What you need to do: The answer should hold nothing but the lines from the one with "Primova 870: [644,517,705,578]" through the end of the listing below, each exactly as written.

========

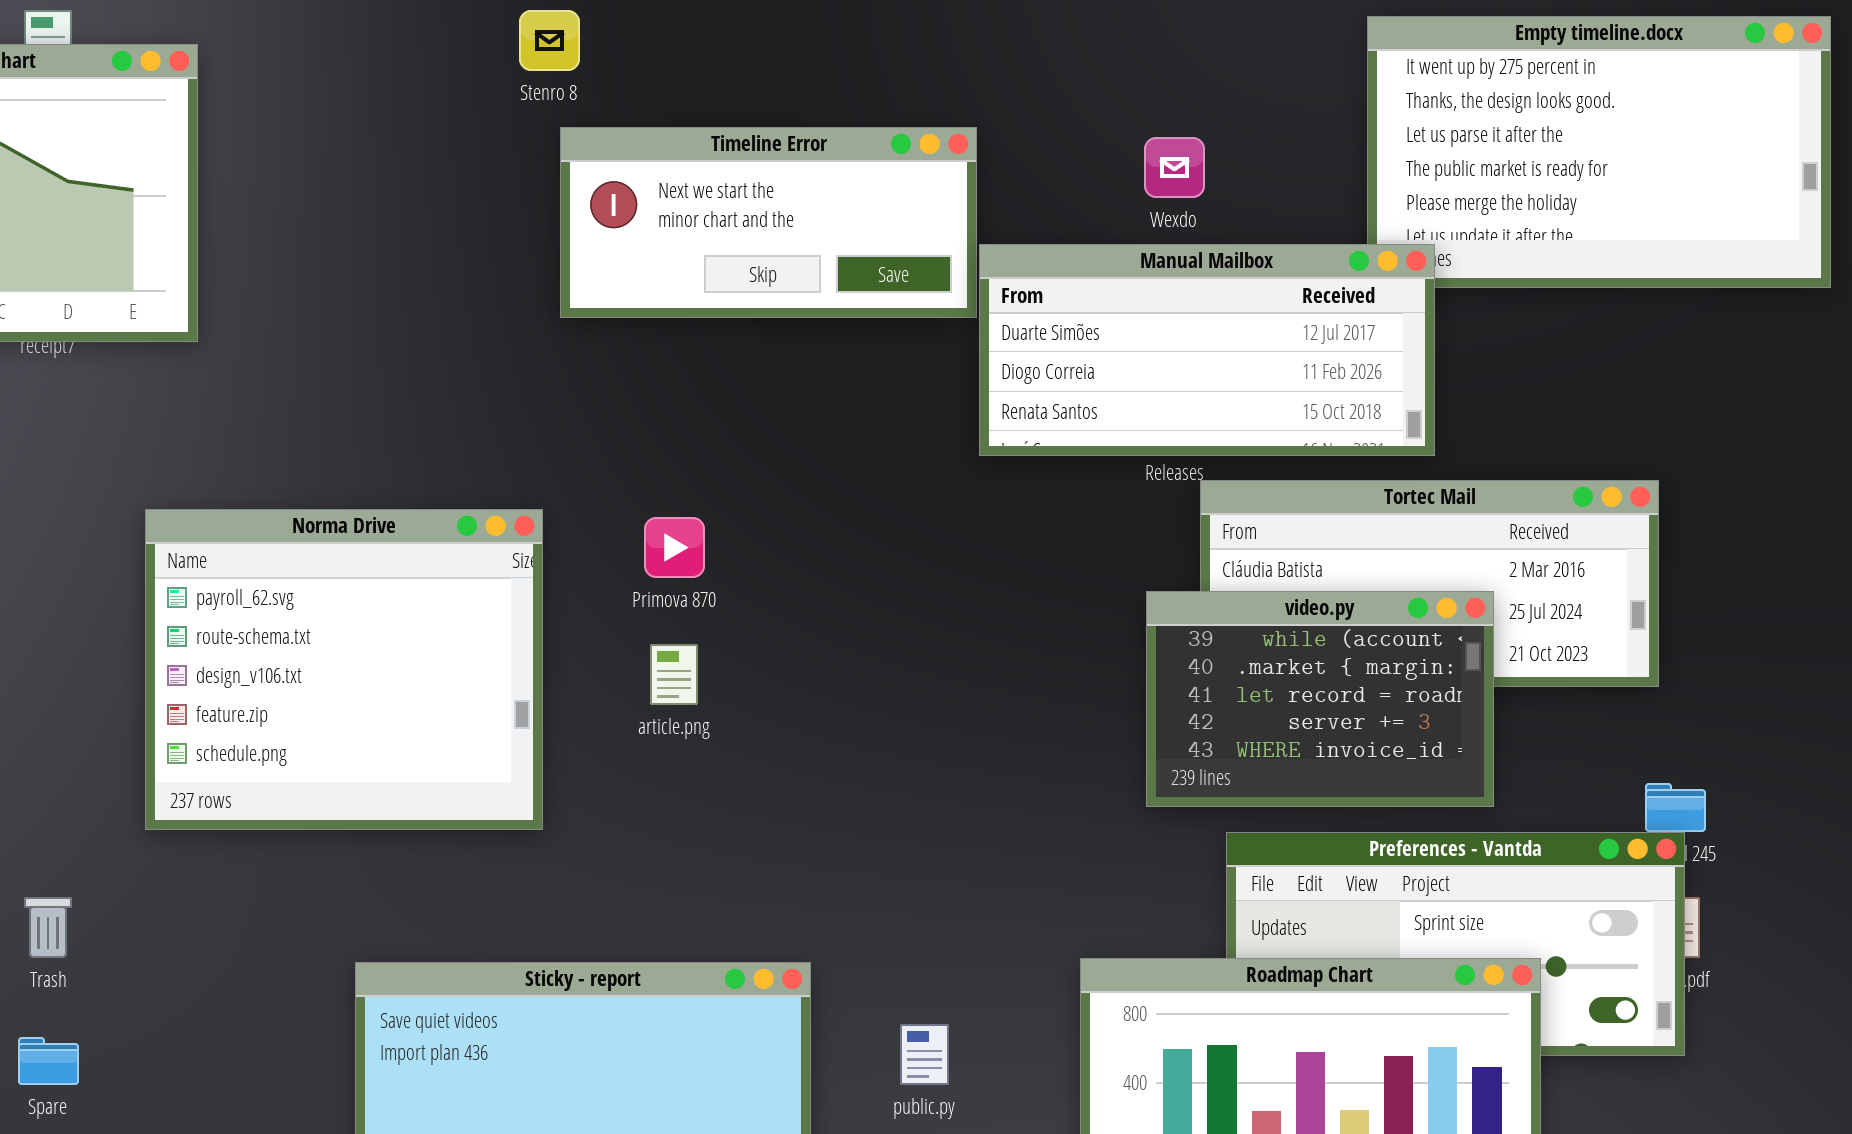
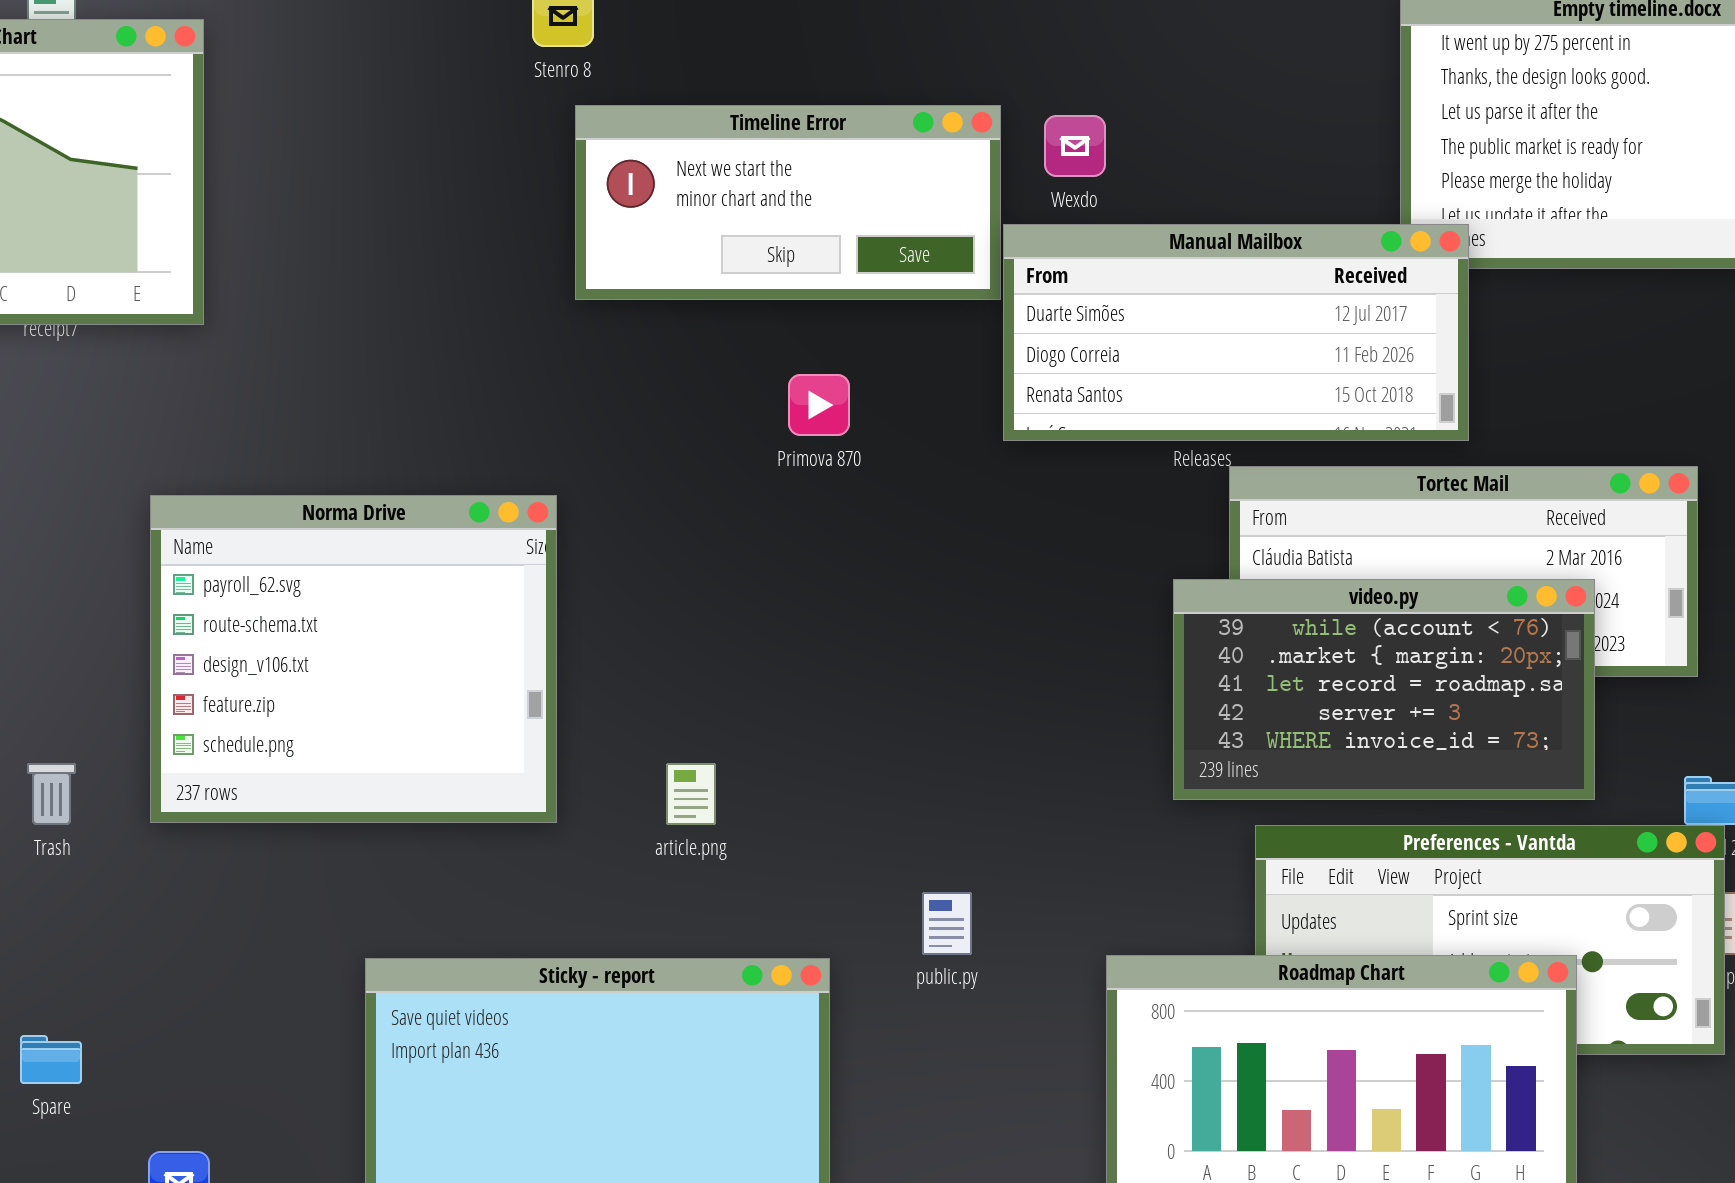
Wexdo: [1144,137,1205,198] -> [1044,115,1106,177], moved
Primova 870: [644,517,705,578] -> [788,374,850,436], moved
video.py: [1146,591,1494,807] -> [1173,579,1595,800], resized
article.png: [650,644,698,705] -> [666,763,716,825], moved
Trash: [24,897,72,958] -> [27,763,76,825], moved
public.py: [900,1024,949,1085] -> [922,892,972,955], moved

========

Output for this task:
Primova 870: [644,517,705,578] -> [788,374,850,436], moved
video.py: [1146,591,1494,807] -> [1173,579,1595,800], resized
article.png: [650,644,698,705] -> [666,763,716,825], moved
Trash: [24,897,72,958] -> [27,763,76,825], moved
public.py: [900,1024,949,1085] -> [922,892,972,955], moved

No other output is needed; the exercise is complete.